#### [ABOUT THIS TASK]
Your answer must be the records, copied with no change.

[Synthetic shape transformation data]
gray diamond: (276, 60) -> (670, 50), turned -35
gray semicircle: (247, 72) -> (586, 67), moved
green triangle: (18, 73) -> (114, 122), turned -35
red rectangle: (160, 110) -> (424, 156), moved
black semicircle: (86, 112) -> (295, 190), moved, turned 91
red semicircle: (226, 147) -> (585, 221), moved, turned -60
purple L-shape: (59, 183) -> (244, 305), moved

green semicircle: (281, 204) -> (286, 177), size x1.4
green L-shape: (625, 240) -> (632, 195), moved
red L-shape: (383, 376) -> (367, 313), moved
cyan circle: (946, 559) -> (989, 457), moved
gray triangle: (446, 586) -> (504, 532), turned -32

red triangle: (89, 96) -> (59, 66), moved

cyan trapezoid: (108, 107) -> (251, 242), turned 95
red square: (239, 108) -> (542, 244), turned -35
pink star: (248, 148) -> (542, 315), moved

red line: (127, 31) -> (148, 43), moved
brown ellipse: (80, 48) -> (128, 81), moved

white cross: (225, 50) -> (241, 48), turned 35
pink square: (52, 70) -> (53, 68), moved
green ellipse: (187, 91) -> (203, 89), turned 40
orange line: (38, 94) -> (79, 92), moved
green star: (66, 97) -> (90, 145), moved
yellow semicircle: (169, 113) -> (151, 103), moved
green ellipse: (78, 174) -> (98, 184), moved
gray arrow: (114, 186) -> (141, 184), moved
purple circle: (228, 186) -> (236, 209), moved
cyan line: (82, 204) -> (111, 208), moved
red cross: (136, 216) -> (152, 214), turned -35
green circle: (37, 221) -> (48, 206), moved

#### [ANSWER BOX]
gray diamond: (276, 60) -> (670, 50), turned -35
gray semicircle: (247, 72) -> (586, 67), moved
green triangle: (18, 73) -> (114, 122), turned -35
red rectangle: (160, 110) -> (424, 156), moved
black semicircle: (86, 112) -> (295, 190), moved, turned 91
red semicircle: (226, 147) -> (585, 221), moved, turned -60
purple L-shape: (59, 183) -> (244, 305), moved

green semicircle: (281, 204) -> (286, 177), size x1.4
green L-shape: (625, 240) -> (632, 195), moved
red L-shape: (383, 376) -> (367, 313), moved
cyan circle: (946, 559) -> (989, 457), moved
gray triangle: (446, 586) -> (504, 532), turned -32

red triangle: (89, 96) -> (59, 66), moved

cyan trapezoid: (108, 107) -> (251, 242), turned 95
red square: (239, 108) -> (542, 244), turned -35
pink star: (248, 148) -> (542, 315), moved

red line: (127, 31) -> (148, 43), moved
brown ellipse: (80, 48) -> (128, 81), moved

white cross: (225, 50) -> (241, 48), turned 35
pink square: (52, 70) -> (53, 68), moved
green ellipse: (187, 91) -> (203, 89), turned 40
orange line: (38, 94) -> (79, 92), moved
green star: (66, 97) -> (90, 145), moved
yellow semicircle: (169, 113) -> (151, 103), moved
green ellipse: (78, 174) -> (98, 184), moved
gray arrow: (114, 186) -> (141, 184), moved
purple circle: (228, 186) -> (236, 209), moved
cyan line: (82, 204) -> (111, 208), moved
red cross: (136, 216) -> (152, 214), turned -35
green circle: (37, 221) -> (48, 206), moved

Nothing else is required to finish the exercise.